» **What to work on**:
If pictures appear in the lines below, skip them and copy exactly the lines from the one containing "[(238,591),(254,577),(241,572),(229,583),(238,591)]" through the one containing "[(385,604),(380,616),(404,616),(409,605),(387,598),(385,604)]", and nothing else.

» **Materials provided**:
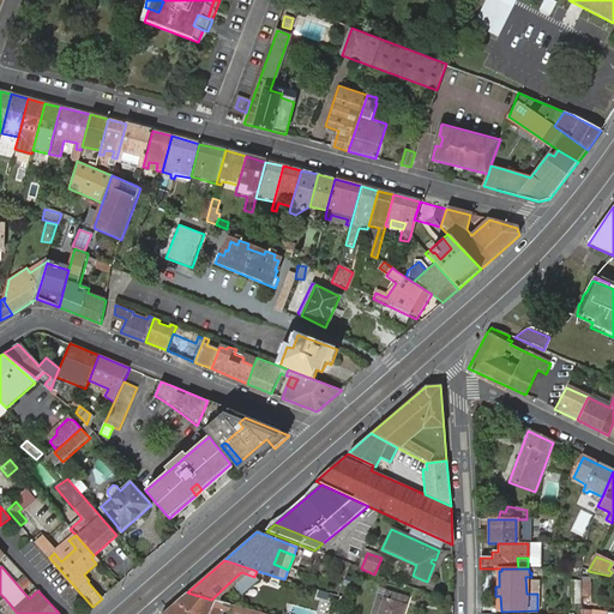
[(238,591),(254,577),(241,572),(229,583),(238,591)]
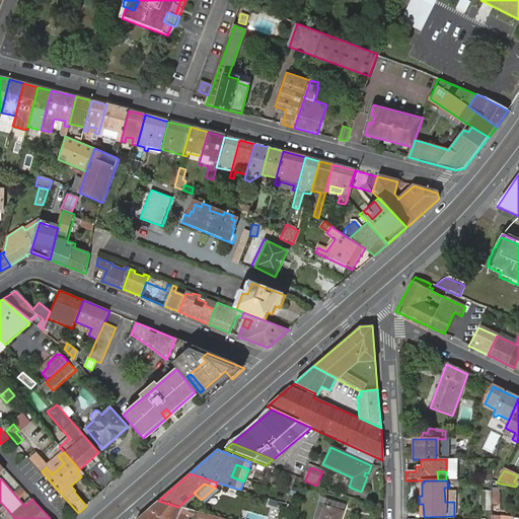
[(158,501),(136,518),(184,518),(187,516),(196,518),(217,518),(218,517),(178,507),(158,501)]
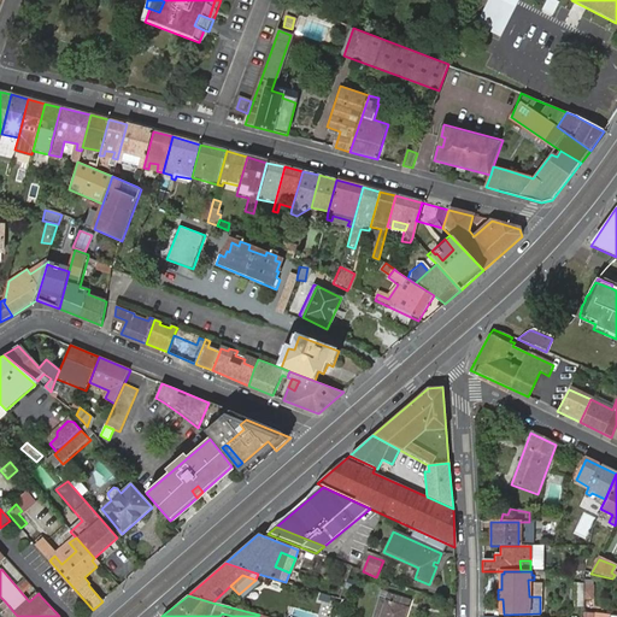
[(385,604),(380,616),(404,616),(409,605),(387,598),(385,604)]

==

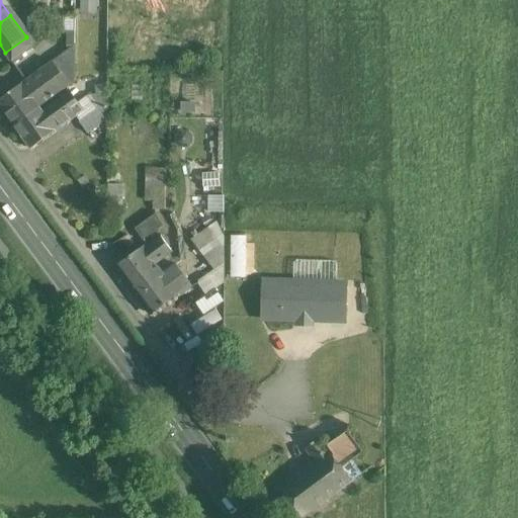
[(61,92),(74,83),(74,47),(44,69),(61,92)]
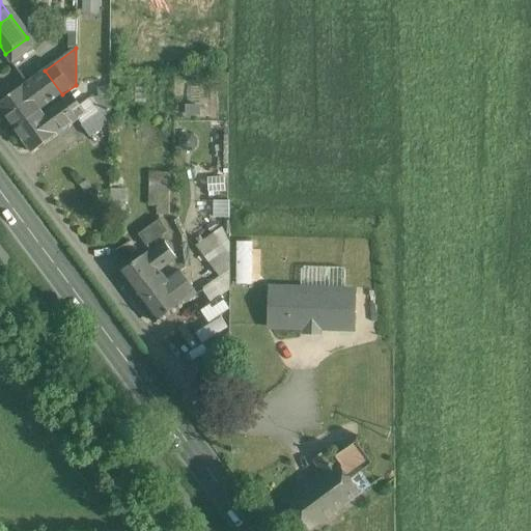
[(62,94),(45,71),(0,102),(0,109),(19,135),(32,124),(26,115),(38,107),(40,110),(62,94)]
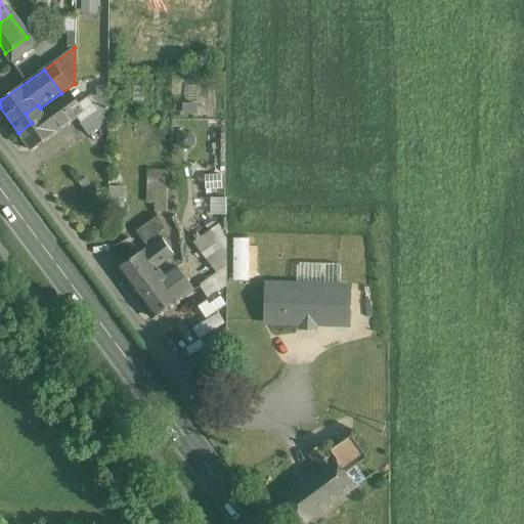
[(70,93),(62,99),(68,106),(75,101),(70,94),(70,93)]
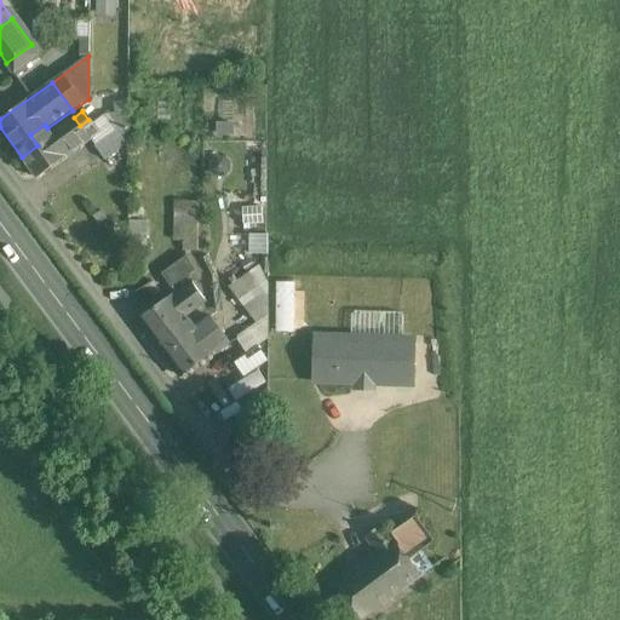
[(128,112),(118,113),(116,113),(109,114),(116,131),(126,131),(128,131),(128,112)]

» **Answer for the task**:
[(238,591),(254,577),(241,572),(229,583),(238,591)]
[(158,501),(136,518),(184,518),(187,516),(196,518),(217,518),(218,517),(178,507),(158,501)]
[(385,604),(380,616),(404,616),(409,605),(387,598),(385,604)]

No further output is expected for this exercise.